EXERCISE MATERIAL
■ ■ ■ ■ ■ ■ ■

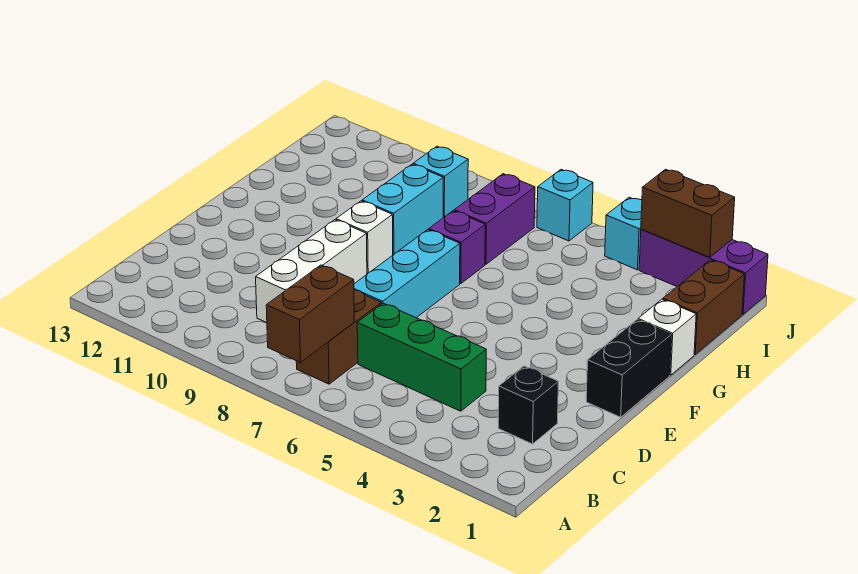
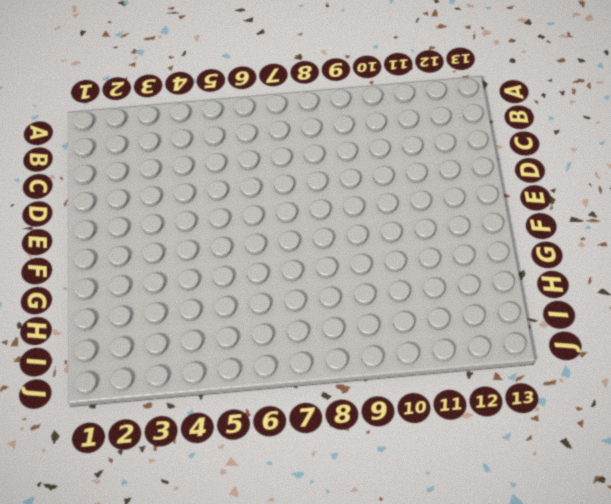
none -> brown brick B7:C7 level 1
none -> black brick C2 level 1
none -> green brick C4:C6 level 1

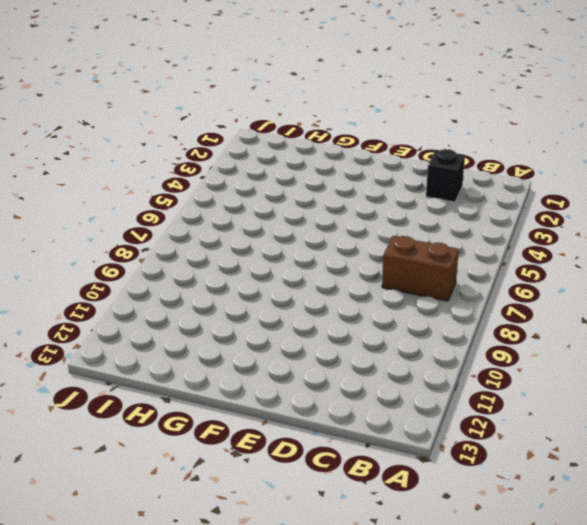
none -> green brick C4:C6 level 1
none -> white brick C9:E9 level 1
none -> cyan brick D7:F7 level 1

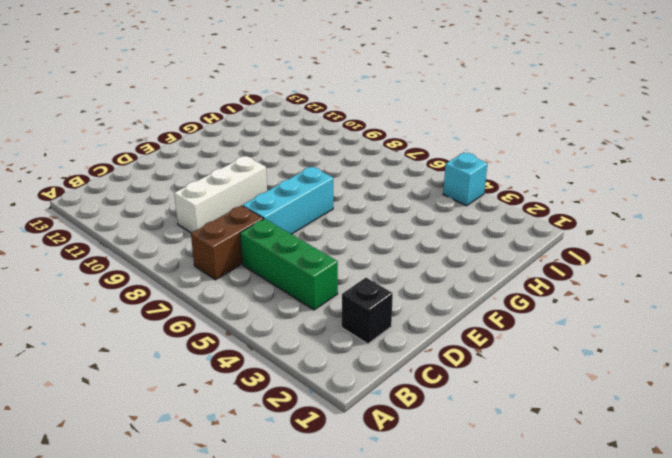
none -> black brick E1:F1 level 1
none -> white brick F9 level 1
none -> white brick G1 level 1

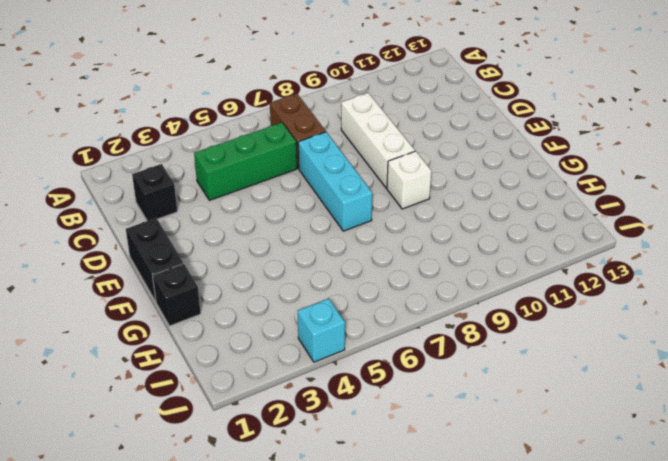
black brick G1 level 1 -> white brick G1 level 1
none -> purple brick G7 level 1
none -> cyan brick G9:H9 level 1
none -> brown brick H1:I1 level 1

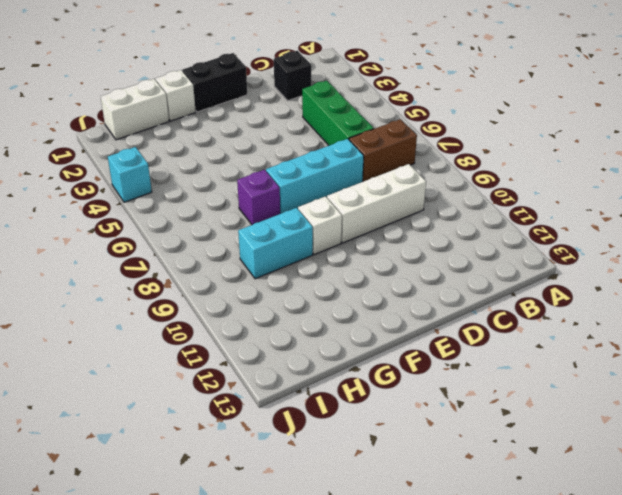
white brick H1:I1 level 1 -> brown brick H1:I1 level 1
none -> purple brick H7:I7 level 1
none -> cyan brick I9 level 1
none -> purple brick J1:J3 level 1

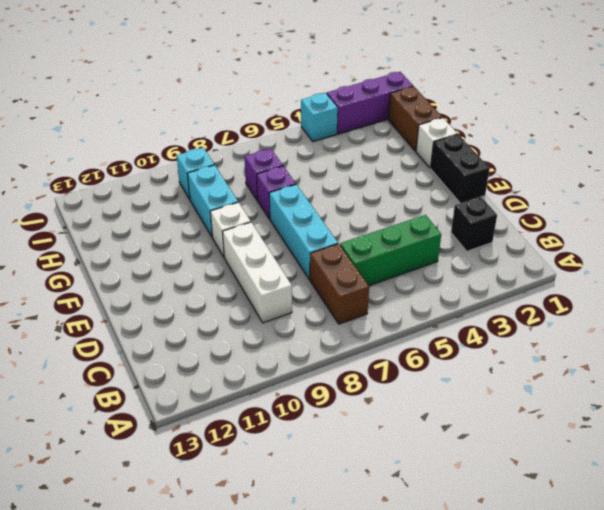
purple brick H7 level 1 -> purple brick H7:I7 level 1
none -> cyan brick J6 level 1
none -> brown brick A7:B7 level 2
none -> brown brick J2:J3 level 2

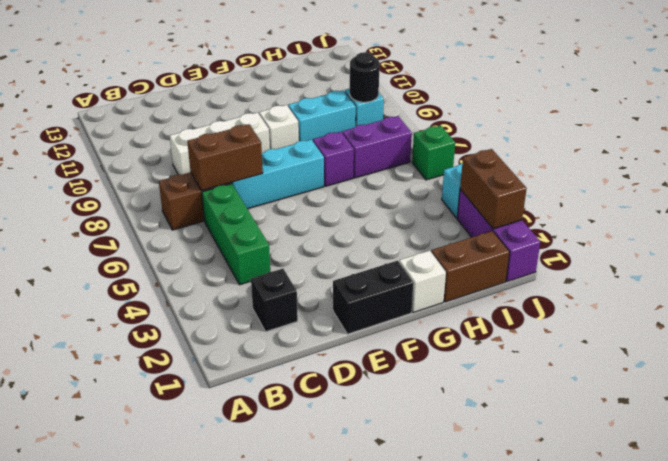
brown brick C7:D7 level 2 -> brown brick A7:B7 level 2
black round brick I9 level 2 -> none
green brick J6 level 1 -> cyan brick J6 level 1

■ ■ ■ ■ ■ ■ ■

YOUR ASSIGNMENT
Copy only the lines in the listing that contain "brown".

ANSWER TO THIS EXERCISE
none -> brown brick B7:C7 level 1
none -> brown brick H1:I1 level 1
white brick H1:I1 level 1 -> brown brick H1:I1 level 1
none -> brown brick A7:B7 level 2
none -> brown brick J2:J3 level 2
brown brick C7:D7 level 2 -> brown brick A7:B7 level 2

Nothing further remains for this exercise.